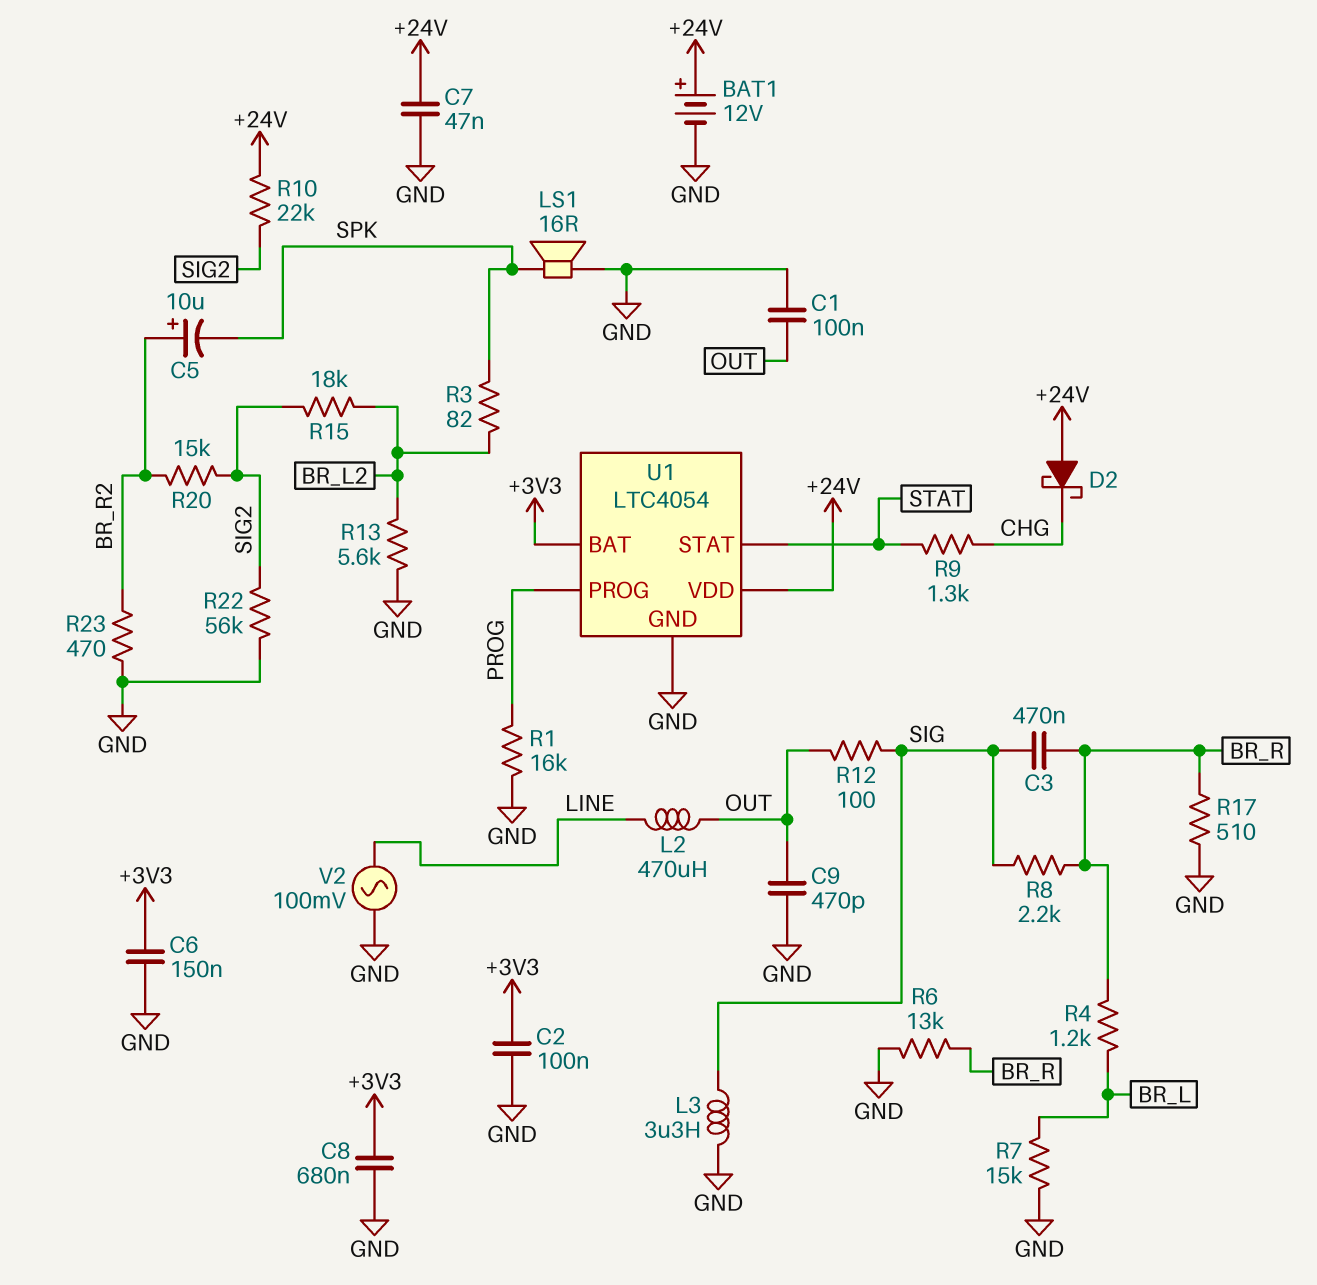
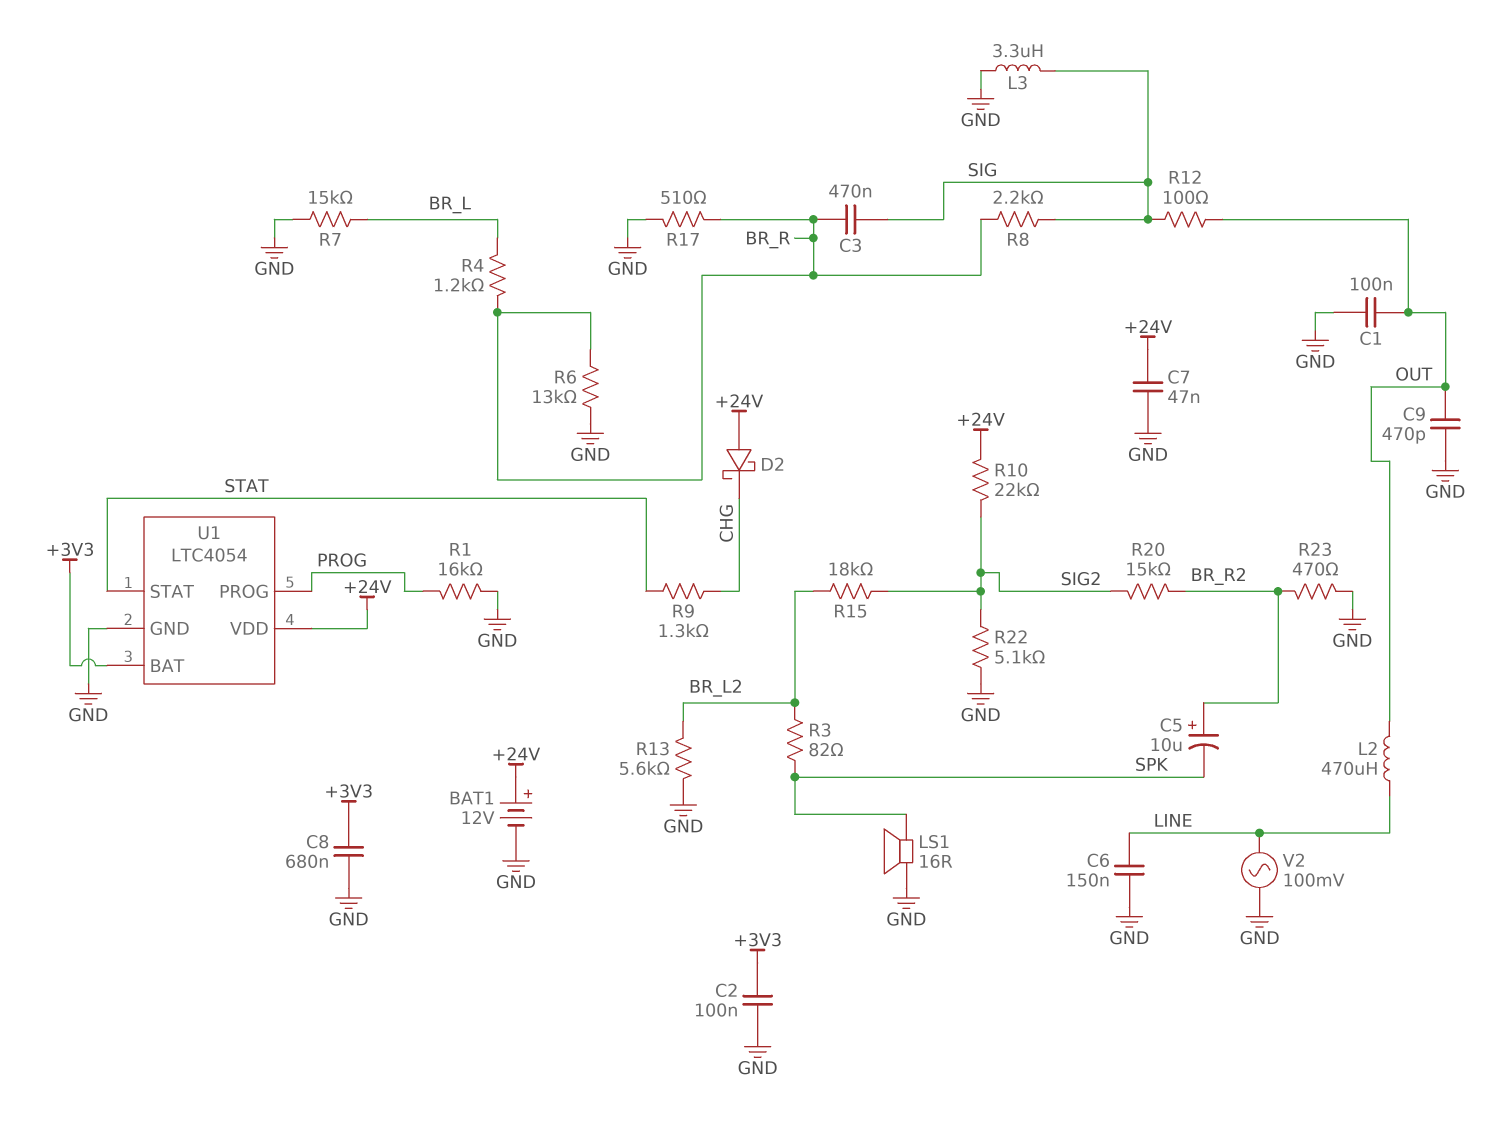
C6: 150nF (+3V3, GND) -> 150nF (GND, LINE)
R22: 56k (GND, SIG2) -> 5.1k (GND, SIG2)

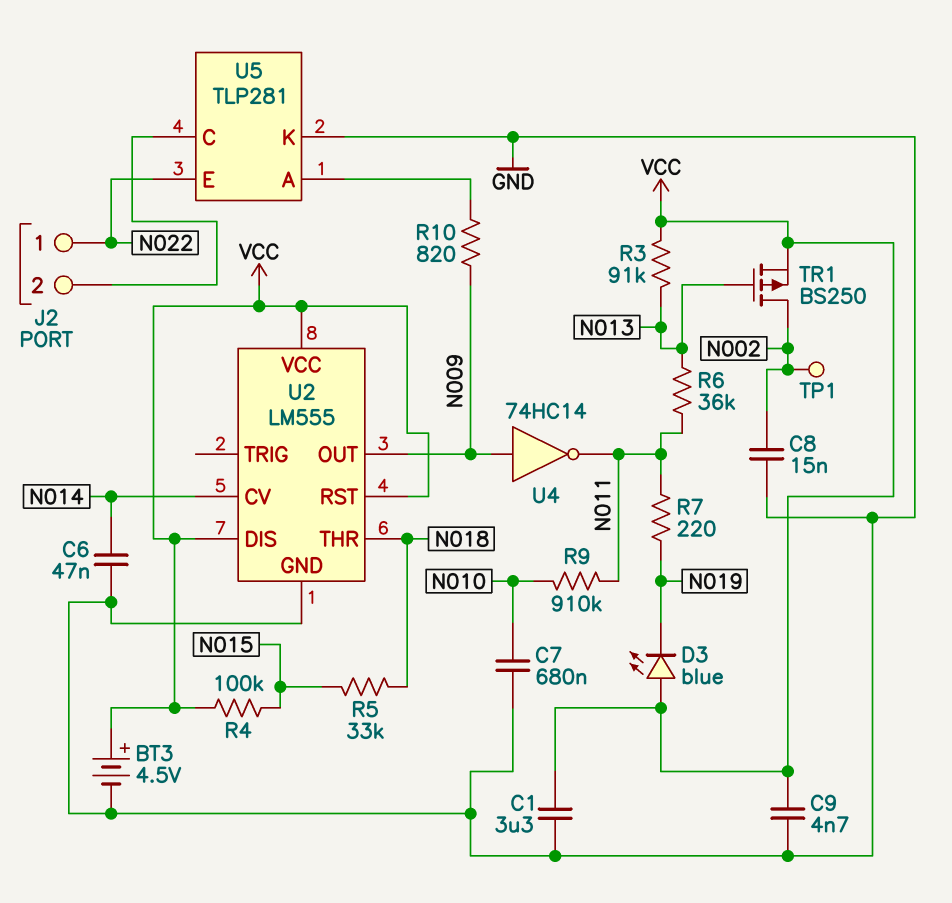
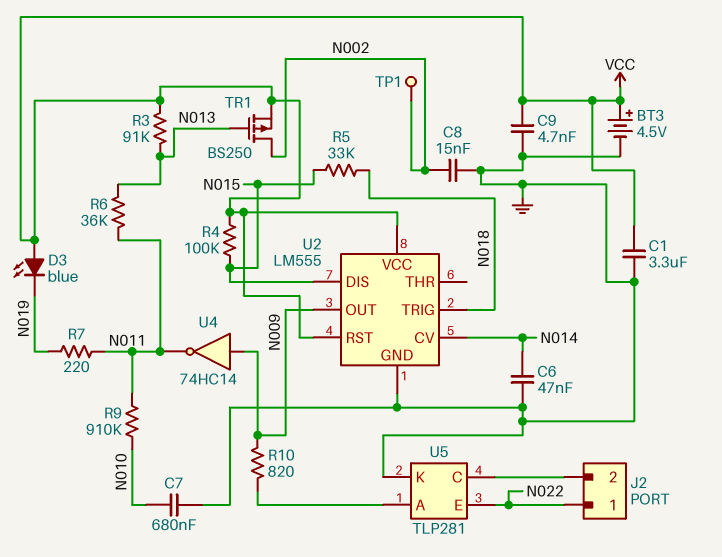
U2 pin DIS: VCC -> N015
U2 pin THR: N018 -> none
U2 pin TRIG: none -> N018

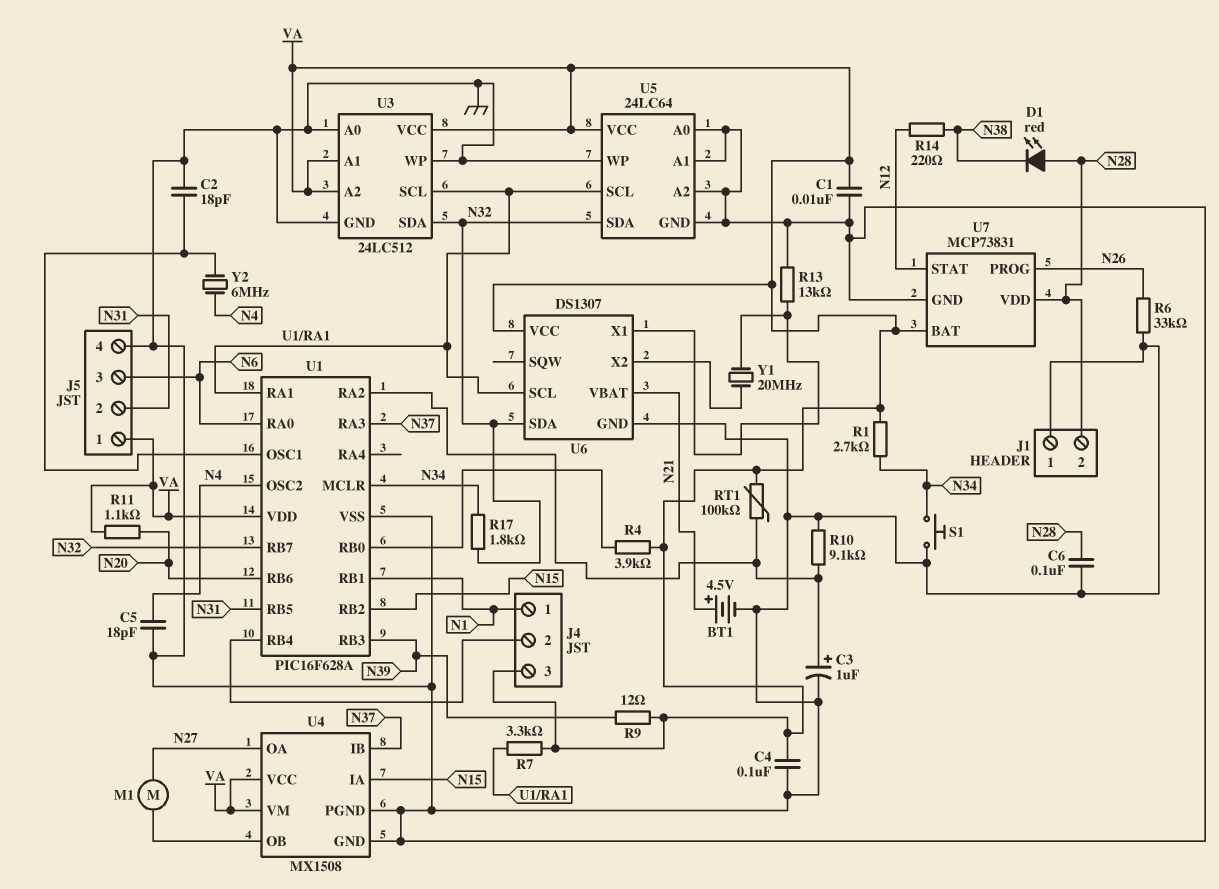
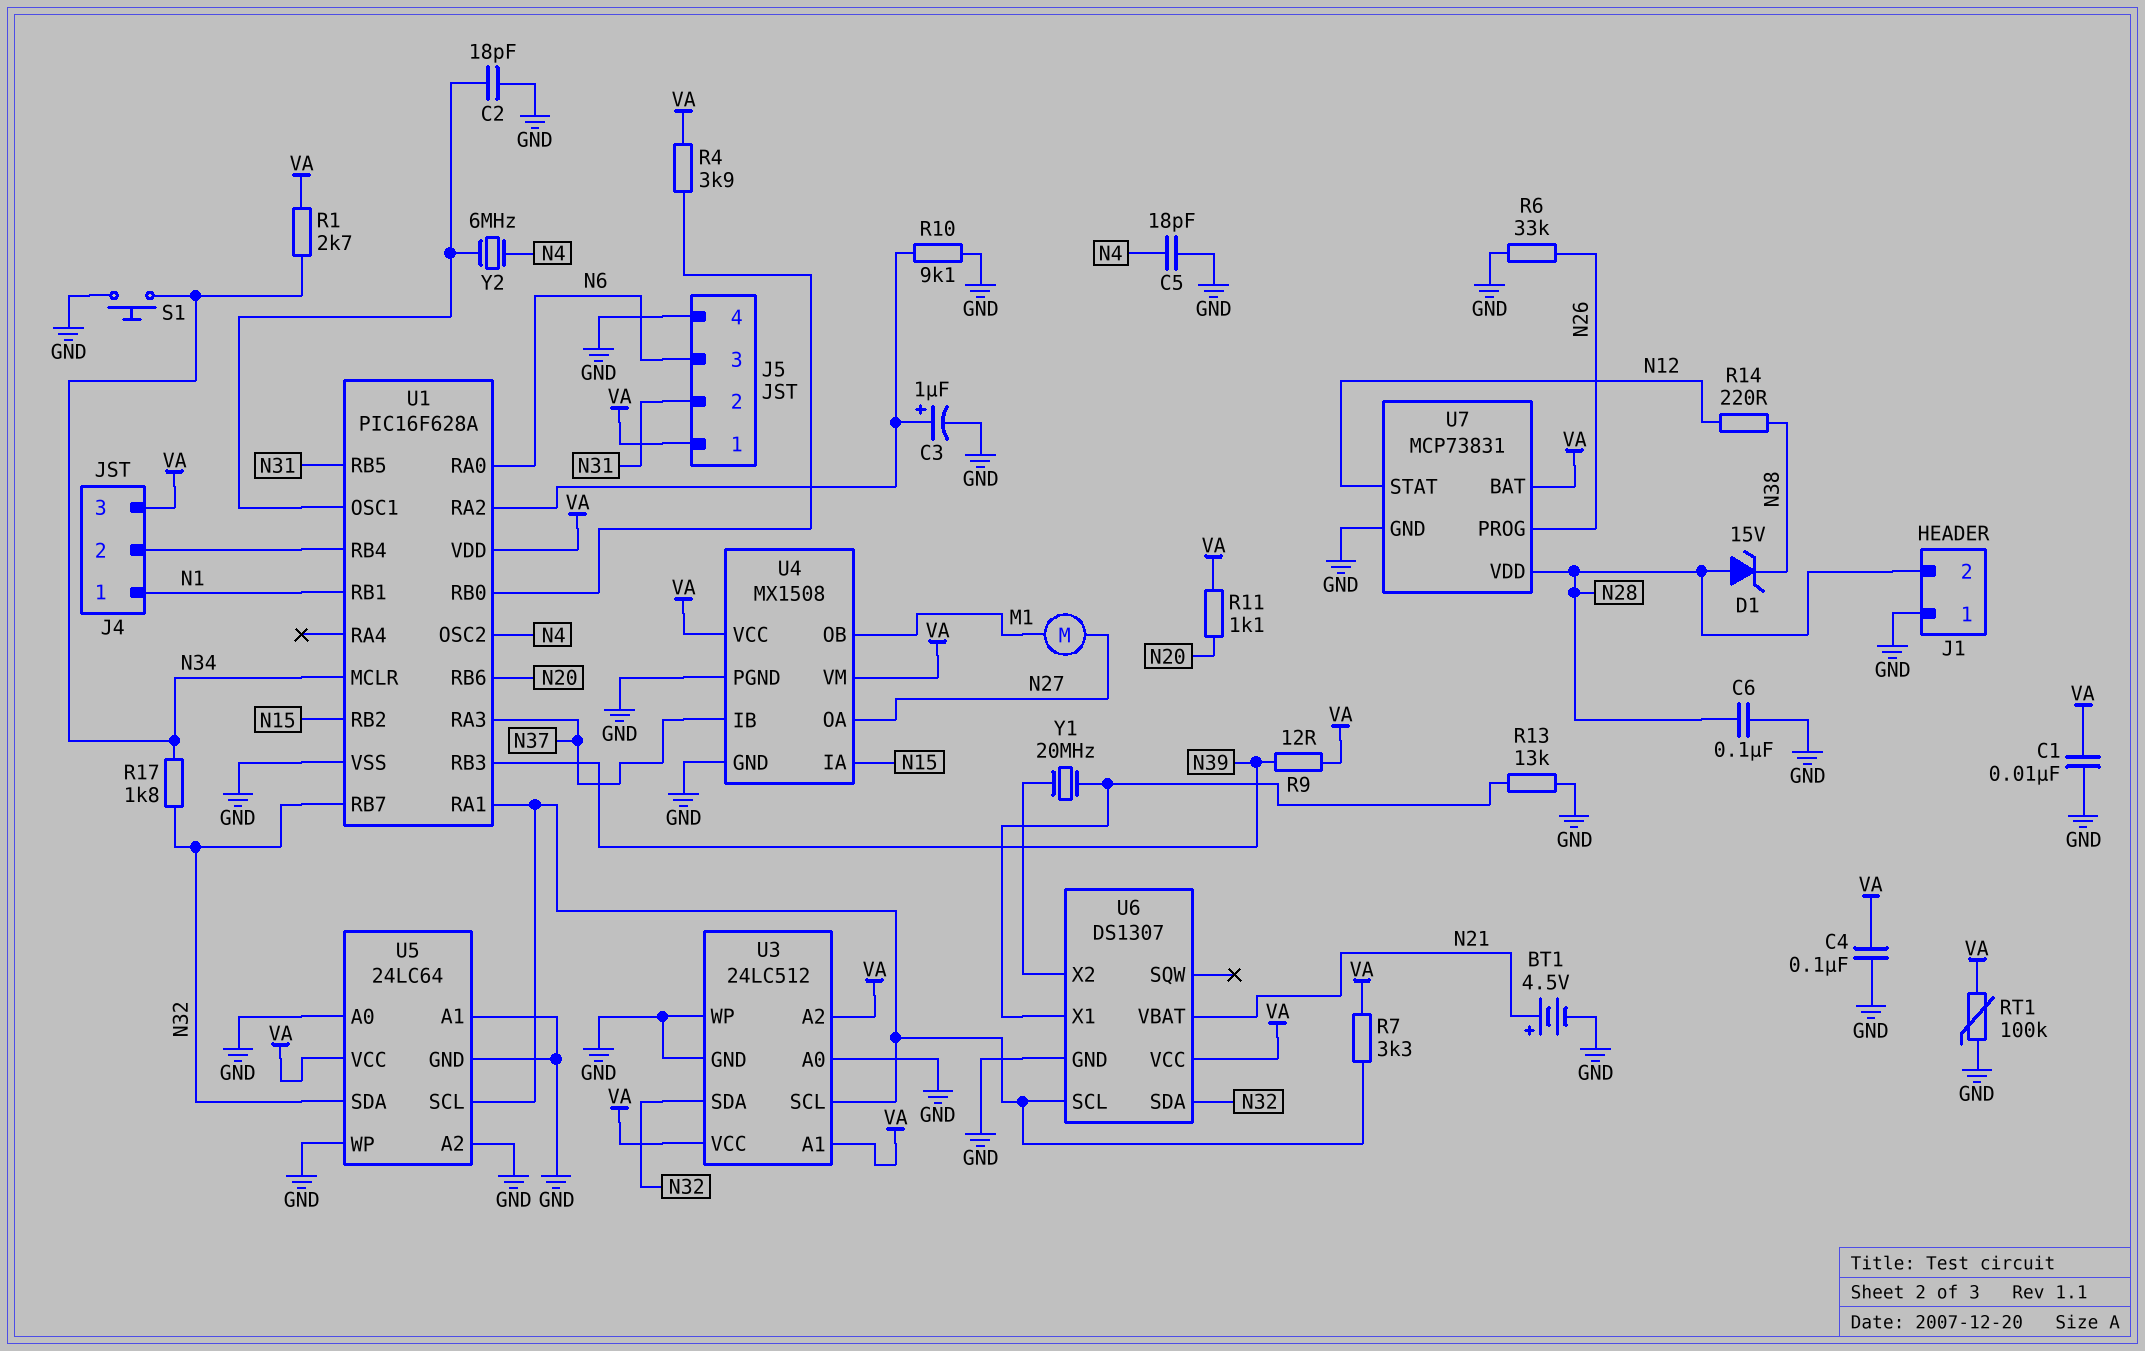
D1: LED red (A N28, K N38) -> zener 15V (A N28, K N38)
RT1: 100k (U1/RA2, VA) -> 100k (GND, VA)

======

- [Work required]
Omitting the images, copy the listing exactly.

- [Exercise solution]
C6: 150nF (+3V3, GND) -> 150nF (GND, LINE)
R22: 56k (GND, SIG2) -> 5.1k (GND, SIG2)

U2 pin DIS: VCC -> N015
U2 pin THR: N018 -> none
U2 pin TRIG: none -> N018

D1: LED red (A N28, K N38) -> zener 15V (A N28, K N38)
RT1: 100k (U1/RA2, VA) -> 100k (GND, VA)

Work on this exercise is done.